» Assignment: Without the pictures, output the records below exactly as they are.
━━ Provided material ━━
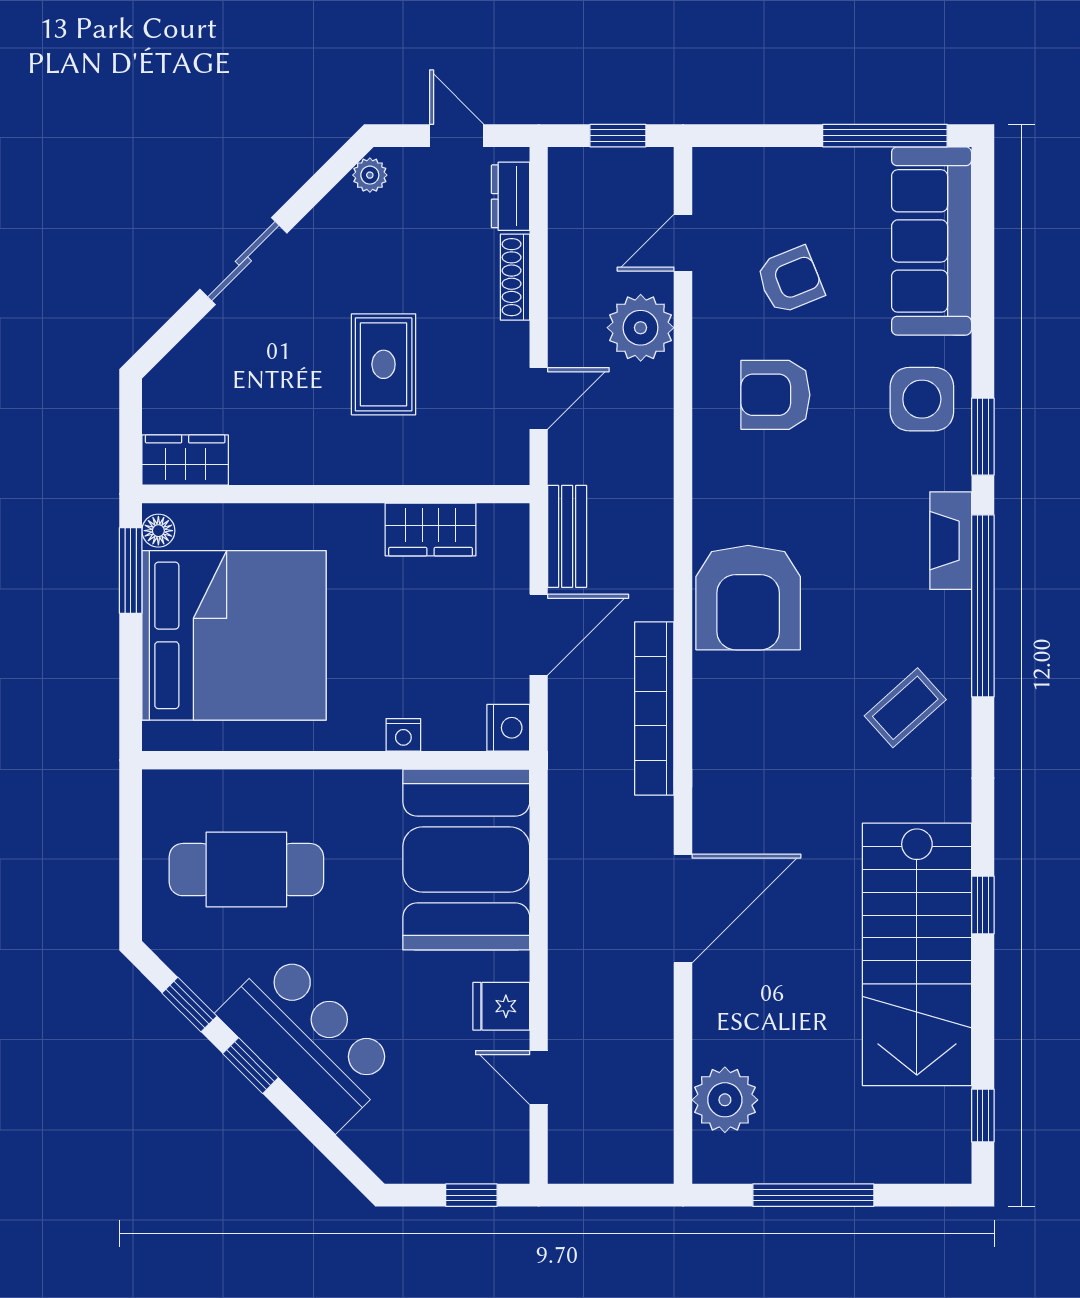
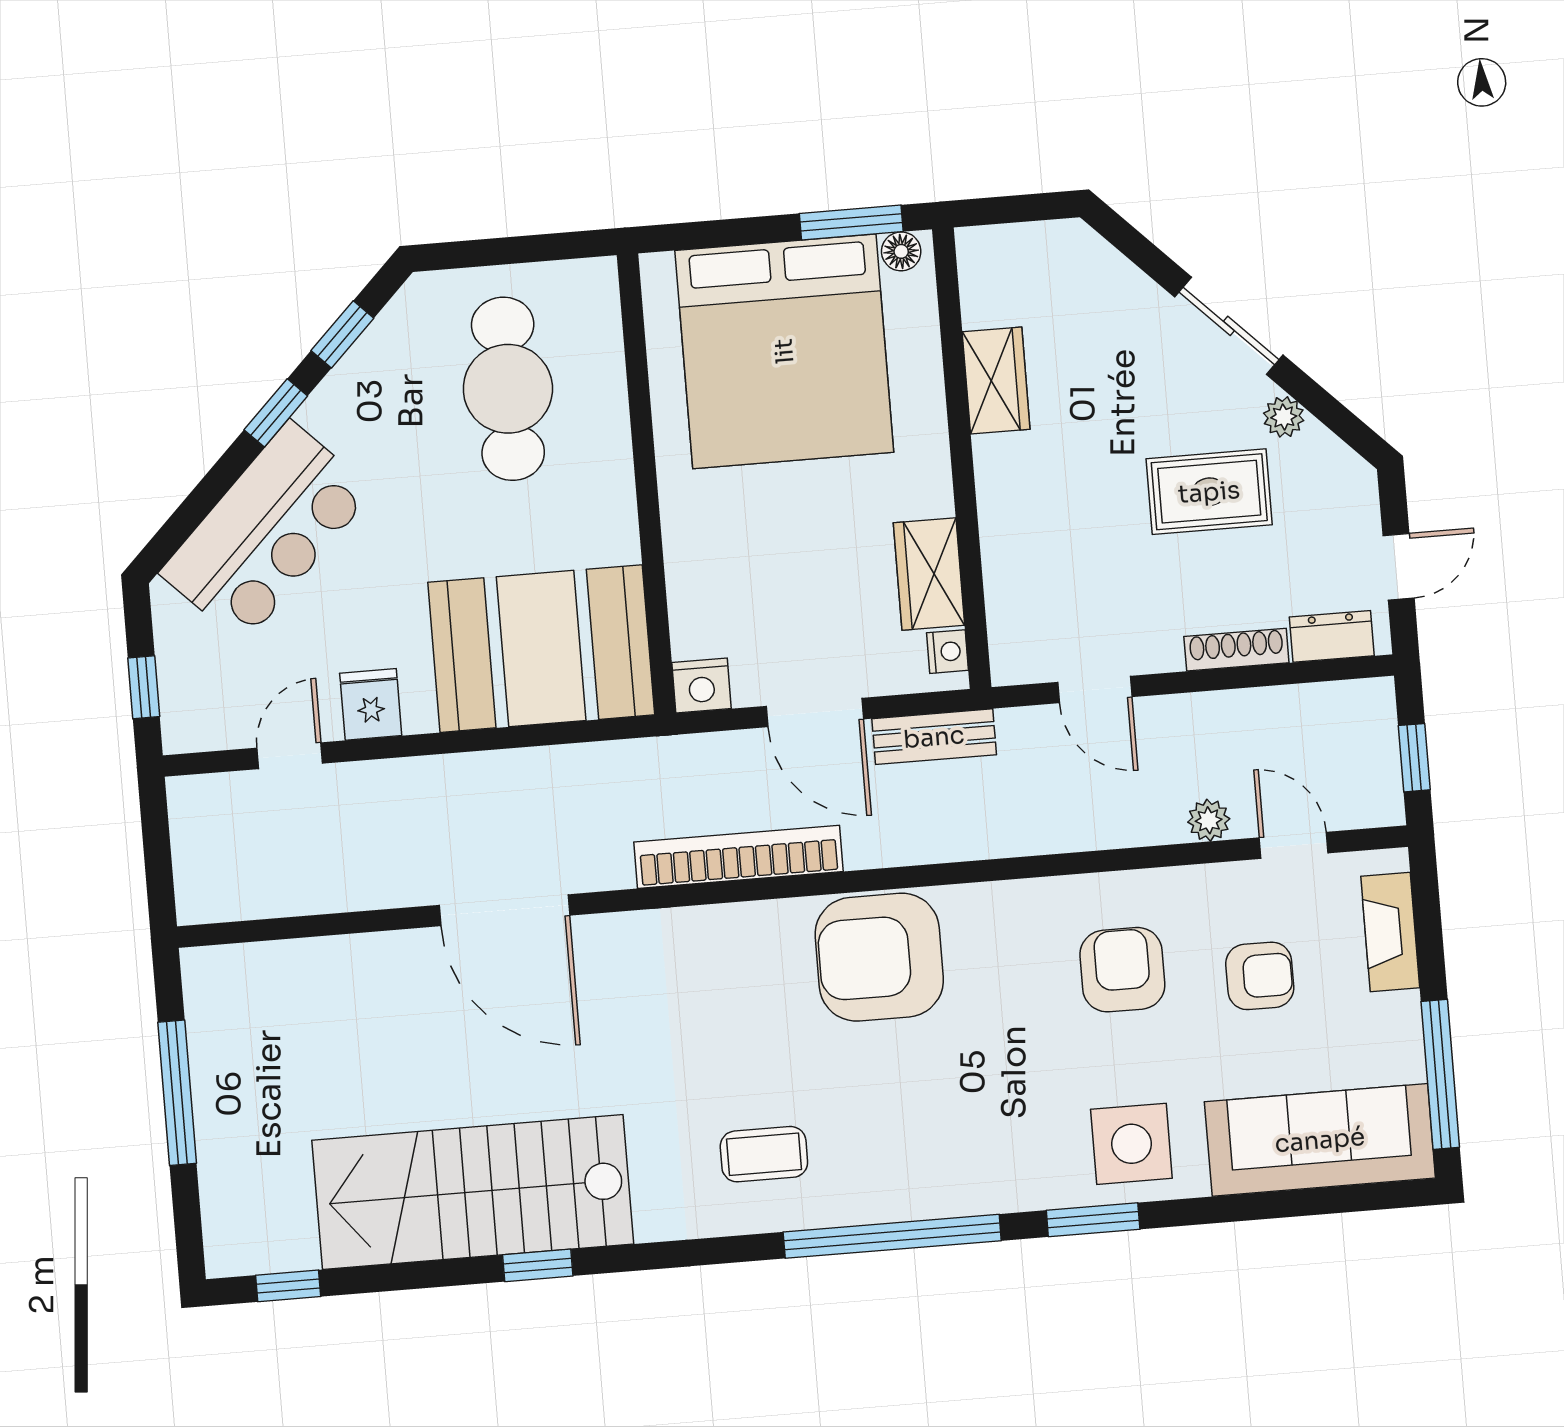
plant: (370, 175) -> (1284, 417), moved
armchair: (790, 280) -> (1260, 976), turned -68
plant: (641, 328) -> (1209, 820), width x0.53, depth x0.53
rug: (384, 364) -> (1209, 492), moved
wardrobe: (185, 460) -> (996, 380), moved
fireplace: (951, 541) -> (1390, 932), moved, turned -90
coffee table: (905, 708) -> (764, 1154), turned -48
nightstand: (403, 735) -> (947, 652), moved, turned 180
bar counter: (308, 1040) -> (267, 532), moved
plant: (725, 1100) -> (282, 979), removed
━━━
» Task answer:
plant: (370, 175) -> (1284, 417), moved
armchair: (790, 280) -> (1260, 976), turned -68
plant: (641, 328) -> (1209, 820), width x0.53, depth x0.53
rug: (384, 364) -> (1209, 492), moved
wardrobe: (185, 460) -> (996, 380), moved
fireplace: (951, 541) -> (1390, 932), moved, turned -90
coffee table: (905, 708) -> (764, 1154), turned -48
nightstand: (403, 735) -> (947, 652), moved, turned 180
bar counter: (308, 1040) -> (267, 532), moved
plant: (725, 1100) -> (282, 979), removed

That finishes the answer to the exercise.